[Exercise instructions]
Word for word, repeat the lines of the records from the first line up to and including the line that contains "pink diamond: (59, 139)", passing over any pictures.

Extracted records
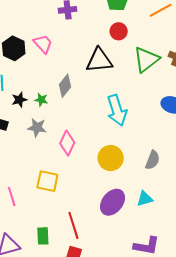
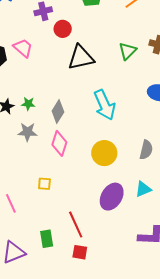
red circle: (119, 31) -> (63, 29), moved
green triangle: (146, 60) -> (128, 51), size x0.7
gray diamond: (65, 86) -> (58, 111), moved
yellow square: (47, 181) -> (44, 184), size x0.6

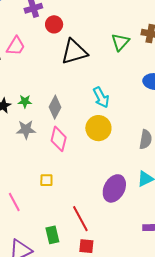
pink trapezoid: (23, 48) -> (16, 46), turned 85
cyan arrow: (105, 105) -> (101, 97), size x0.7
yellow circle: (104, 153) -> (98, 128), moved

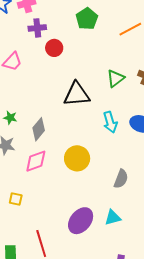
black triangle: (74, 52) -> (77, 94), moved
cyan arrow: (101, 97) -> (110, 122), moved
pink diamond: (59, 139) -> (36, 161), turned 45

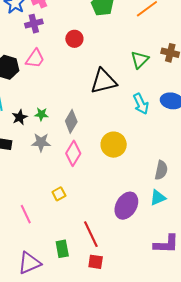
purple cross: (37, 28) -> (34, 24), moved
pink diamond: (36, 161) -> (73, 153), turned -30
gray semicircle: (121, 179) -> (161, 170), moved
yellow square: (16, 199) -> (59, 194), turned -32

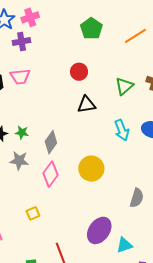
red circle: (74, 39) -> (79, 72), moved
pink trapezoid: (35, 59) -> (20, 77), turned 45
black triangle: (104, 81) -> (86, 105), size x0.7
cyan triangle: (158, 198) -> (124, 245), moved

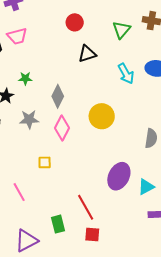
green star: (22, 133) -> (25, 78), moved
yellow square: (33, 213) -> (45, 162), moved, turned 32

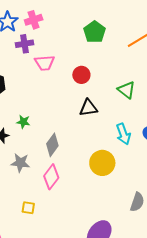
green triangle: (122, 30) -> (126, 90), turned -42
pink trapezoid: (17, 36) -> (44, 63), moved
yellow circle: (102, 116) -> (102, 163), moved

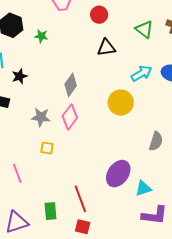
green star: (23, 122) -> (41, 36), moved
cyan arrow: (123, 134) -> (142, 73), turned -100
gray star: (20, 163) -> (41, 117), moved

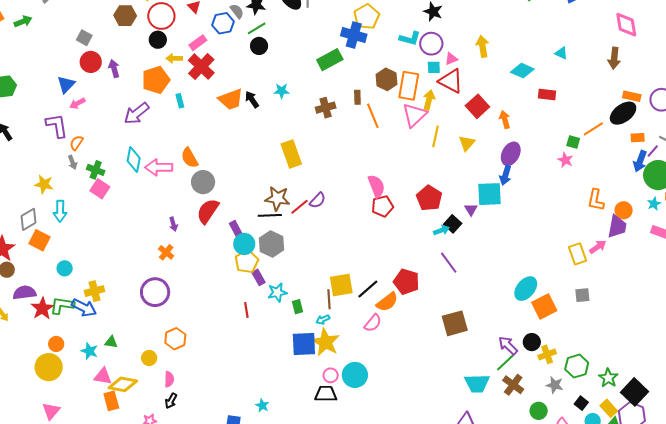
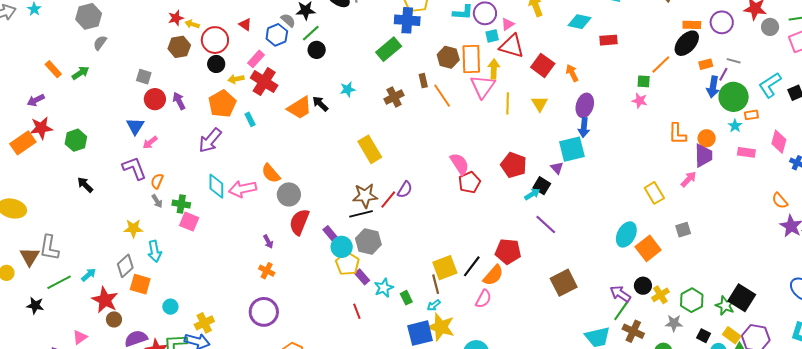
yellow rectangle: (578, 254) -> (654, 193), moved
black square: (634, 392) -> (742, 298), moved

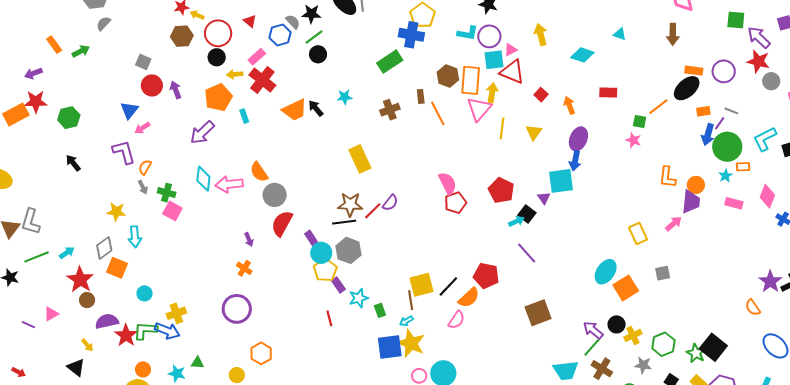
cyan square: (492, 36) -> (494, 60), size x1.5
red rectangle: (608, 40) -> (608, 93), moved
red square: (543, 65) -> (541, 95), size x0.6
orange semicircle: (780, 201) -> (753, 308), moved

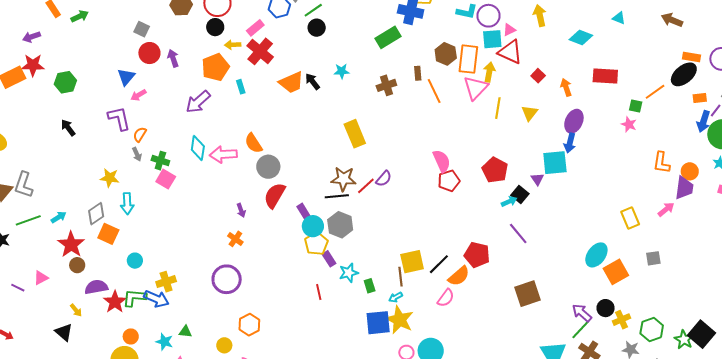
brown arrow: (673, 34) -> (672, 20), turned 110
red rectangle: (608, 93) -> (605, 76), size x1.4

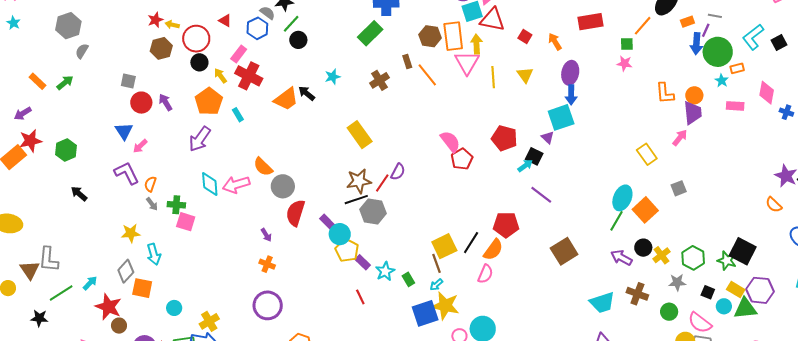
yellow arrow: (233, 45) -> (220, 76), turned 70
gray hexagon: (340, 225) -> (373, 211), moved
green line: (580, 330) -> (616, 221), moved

[Written answer]
red circle: (119, 31) -> (63, 29), moved
green triangle: (146, 60) -> (128, 51), size x0.7
gray diamond: (65, 86) -> (58, 111), moved
yellow square: (47, 181) -> (44, 184), size x0.6

pink trapezoid: (23, 48) -> (16, 46), turned 85
cyan arrow: (105, 105) -> (101, 97), size x0.7
yellow circle: (104, 153) -> (98, 128), moved

black triangle: (74, 52) -> (77, 94), moved
cyan arrow: (101, 97) -> (110, 122), moved
pink diamond: (59, 139) -> (36, 161), turned 45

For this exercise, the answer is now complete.